WHAT YOU NEED TO DO = At the line that holds "yellow circle: (58, 94) -> (75, 100), moved", start repeating, and keep going exactly through the final line of the material; include both ends and skip the pictures.

RECORDED DATA =
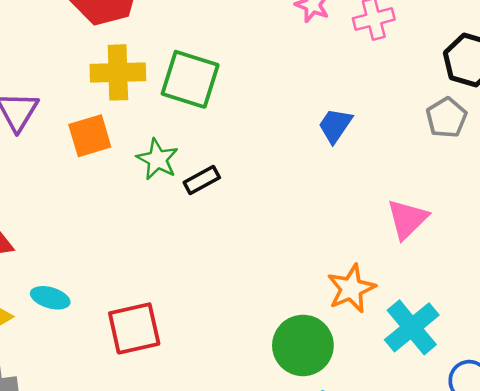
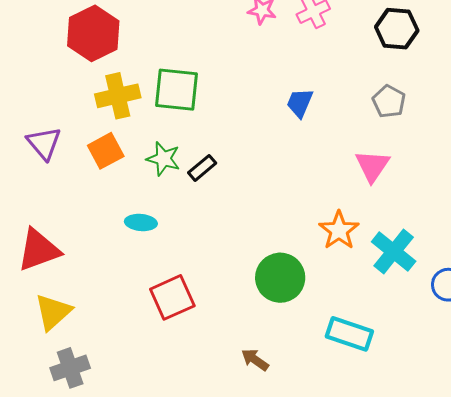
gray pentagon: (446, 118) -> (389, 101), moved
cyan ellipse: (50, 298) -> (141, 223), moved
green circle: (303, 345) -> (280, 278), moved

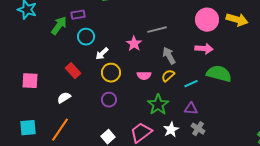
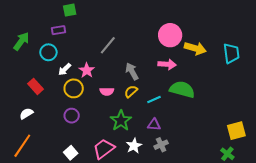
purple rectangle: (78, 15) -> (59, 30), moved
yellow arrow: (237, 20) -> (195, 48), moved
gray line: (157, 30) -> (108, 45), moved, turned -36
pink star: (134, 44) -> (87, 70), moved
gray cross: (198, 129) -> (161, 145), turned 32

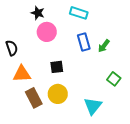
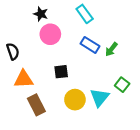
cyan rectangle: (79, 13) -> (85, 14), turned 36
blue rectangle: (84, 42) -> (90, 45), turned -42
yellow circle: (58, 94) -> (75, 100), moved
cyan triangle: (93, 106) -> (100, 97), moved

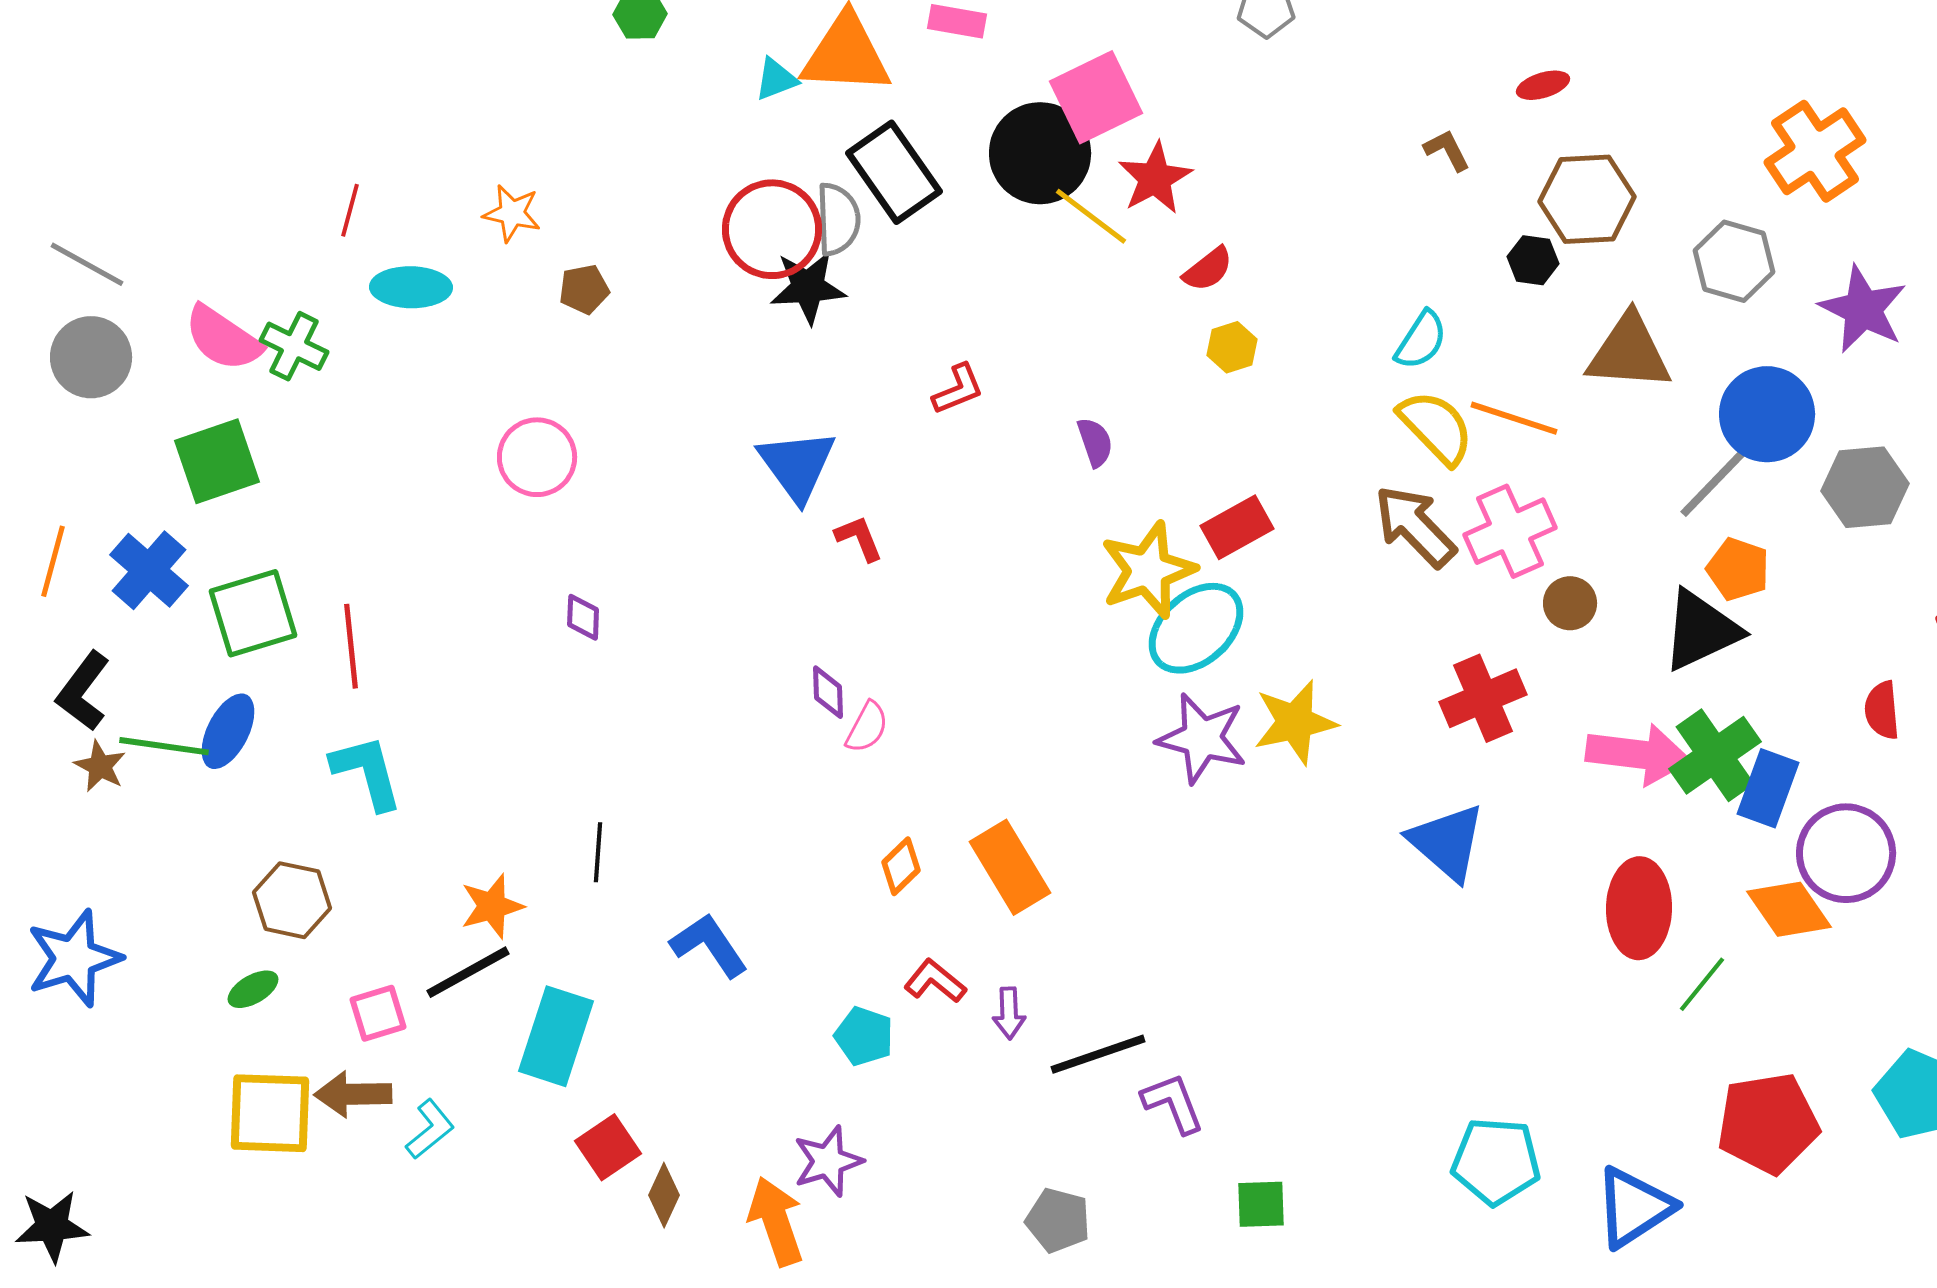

RESPONSE TO THIS TASK =
yellow circle: (58, 94) -> (75, 100), moved
cyan triangle: (93, 106) -> (100, 97), moved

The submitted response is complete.